WHAT TO DO: Among the entries, find the lines with the string "orange" and copy them.

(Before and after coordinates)
____________________

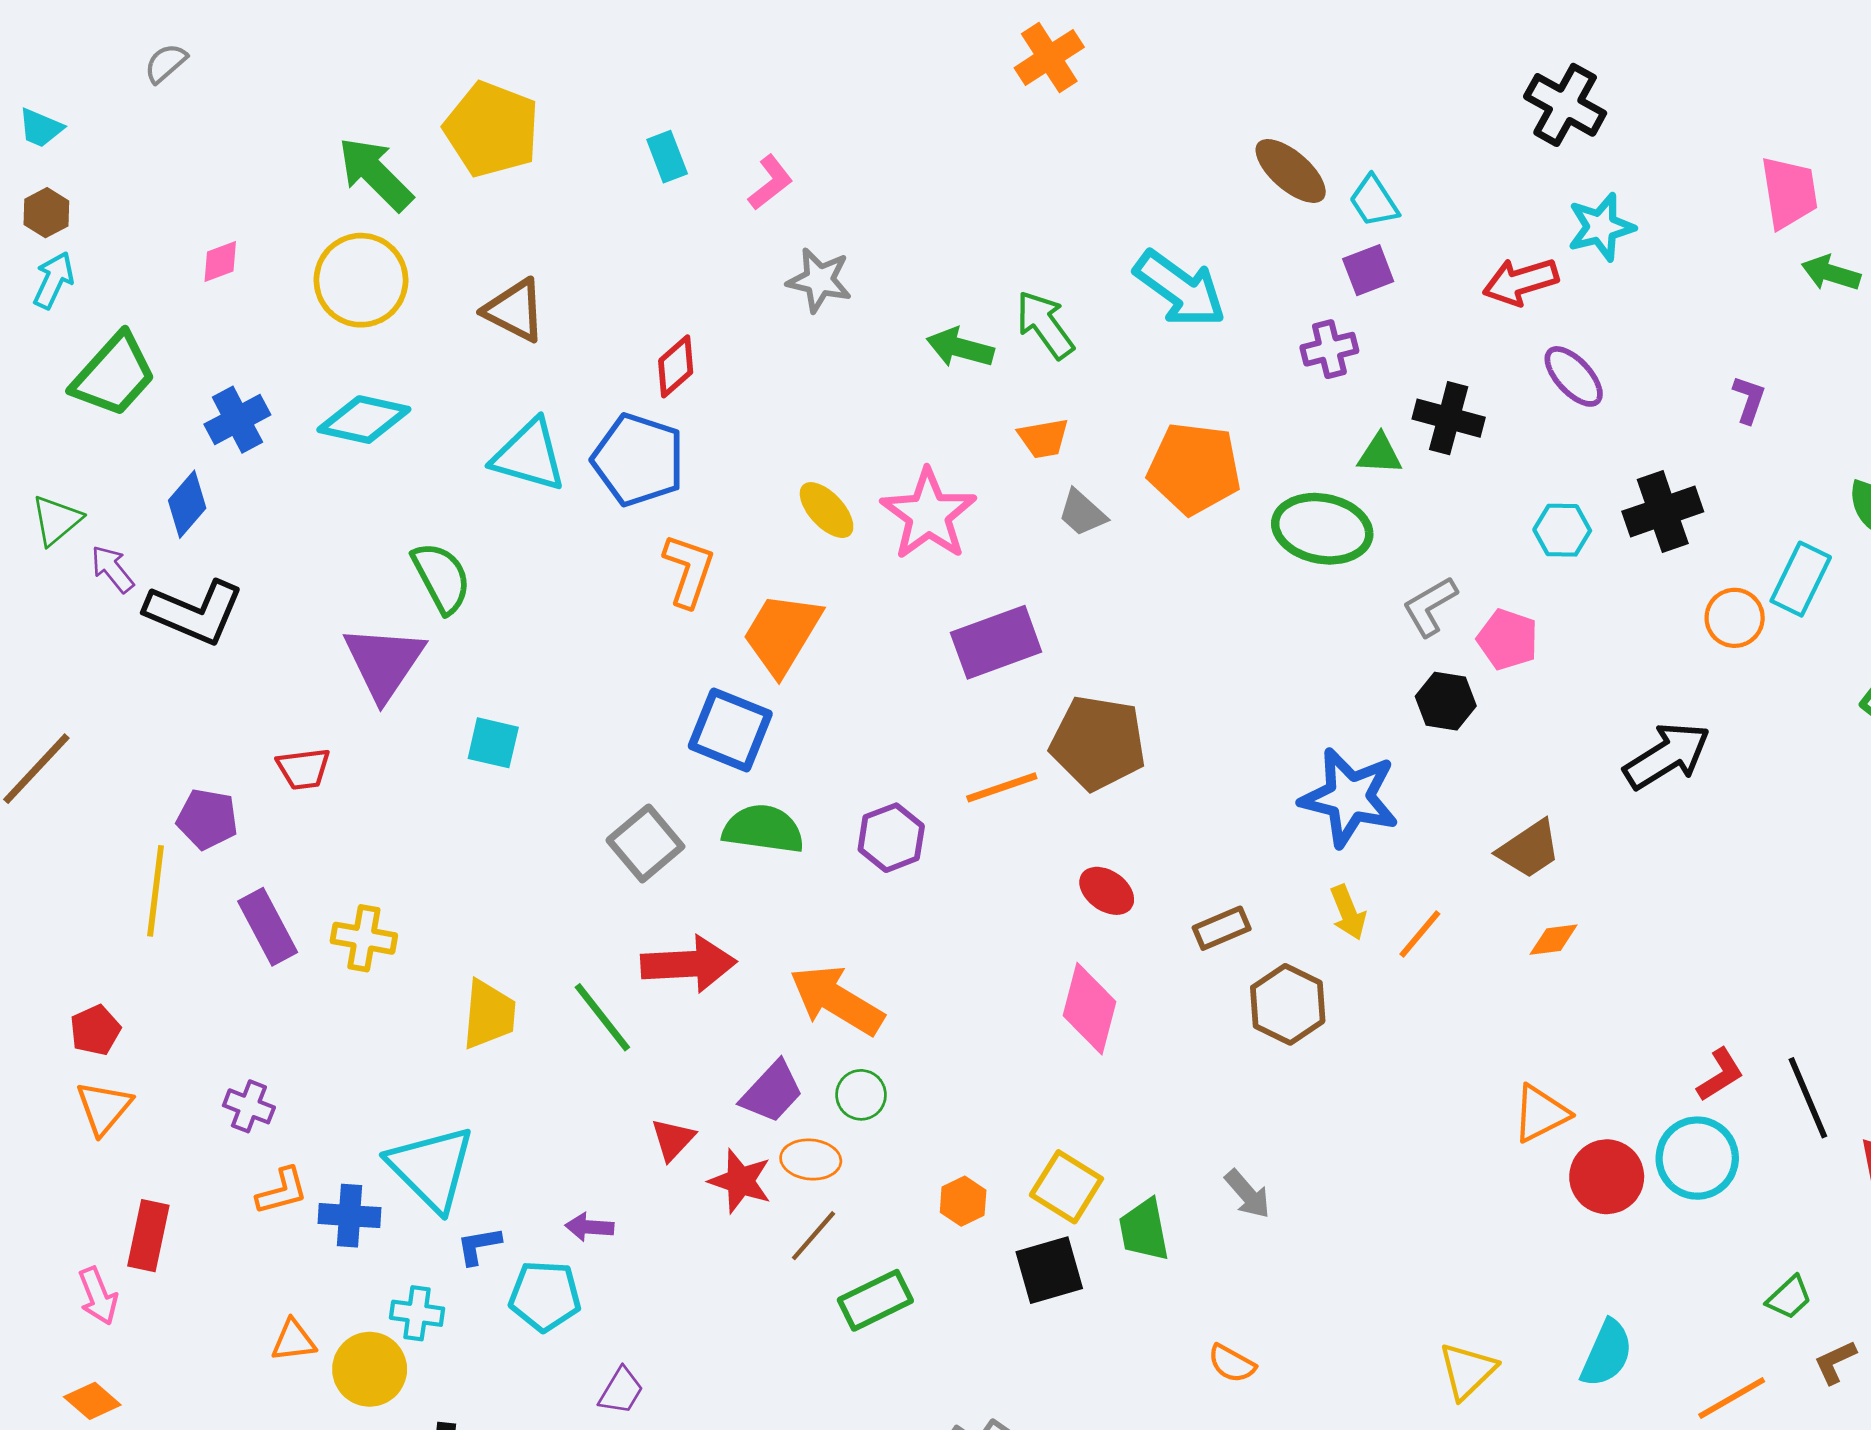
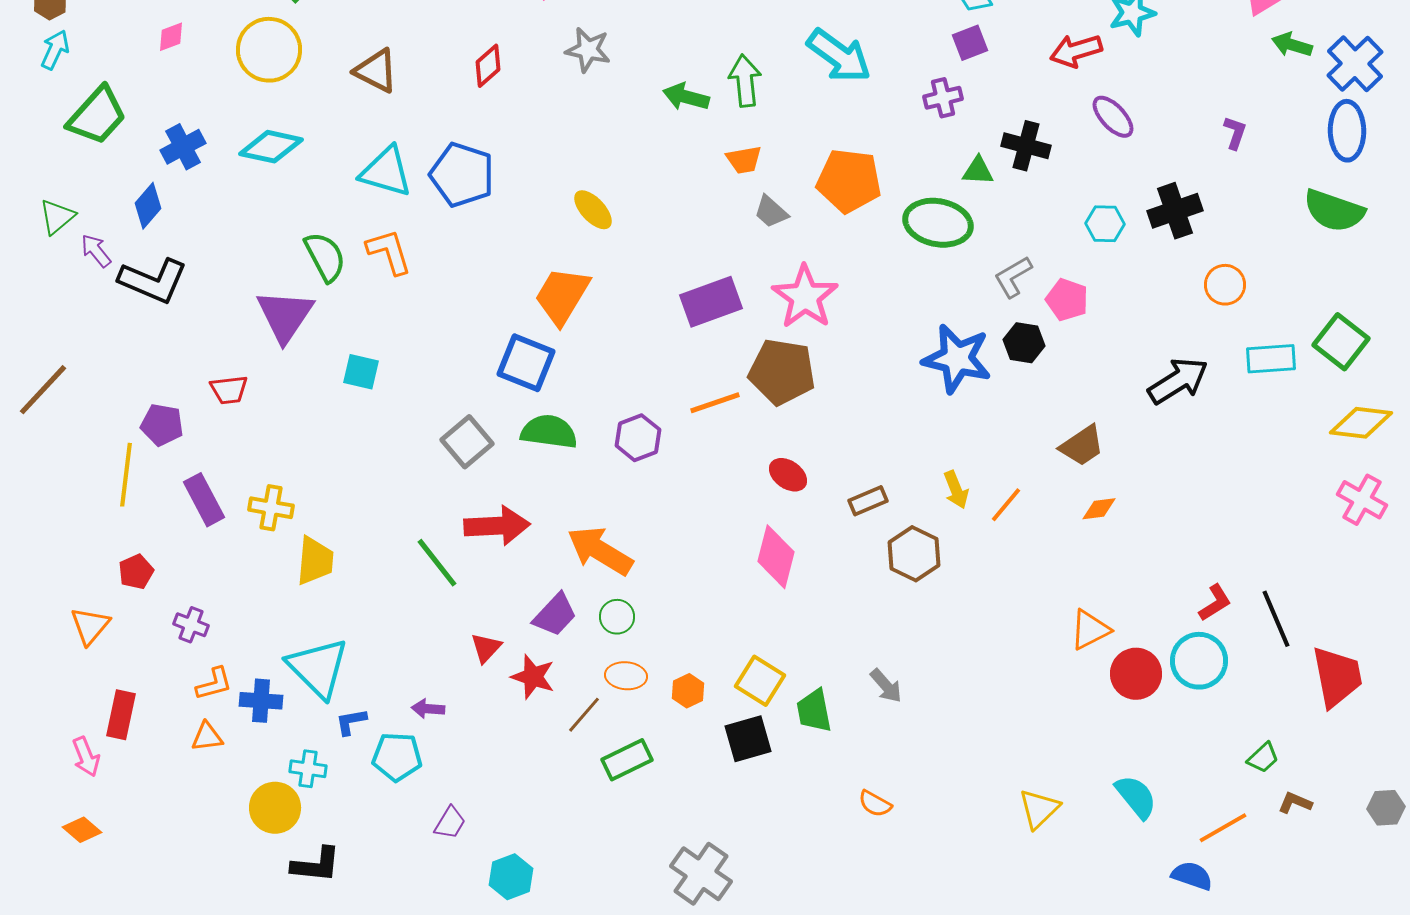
green arrow: (1045, 325) -> (745, 81), turned 30
red diamond: (676, 366) -> (488, 66), moved
pink star: (929, 514) -> (805, 297), moved
orange L-shape: (689, 570) -> (389, 252), moved, turned -36
cyan rectangle: (1801, 579) -> (1271, 359), moved, turned 60
blue star: (1350, 797) -> (957, 359), moved
yellow trapezoid: (489, 1014) -> (315, 561), moved
red pentagon: (95, 1030) -> (136, 572), moved
orange ellipse: (811, 1160) -> (626, 676), moved
orange triangle: (293, 1341) -> (207, 737), moved
cyan semicircle: (1607, 1353) -> (1136, 797), turned -63
brown L-shape: (1835, 1362) -> (1295, 803), turned 48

____________________

WRITTEN RESPONSE:
orange L-shape: (689, 570) -> (389, 252), moved, turned -36
orange ellipse: (811, 1160) -> (626, 676), moved
orange triangle: (293, 1341) -> (207, 737), moved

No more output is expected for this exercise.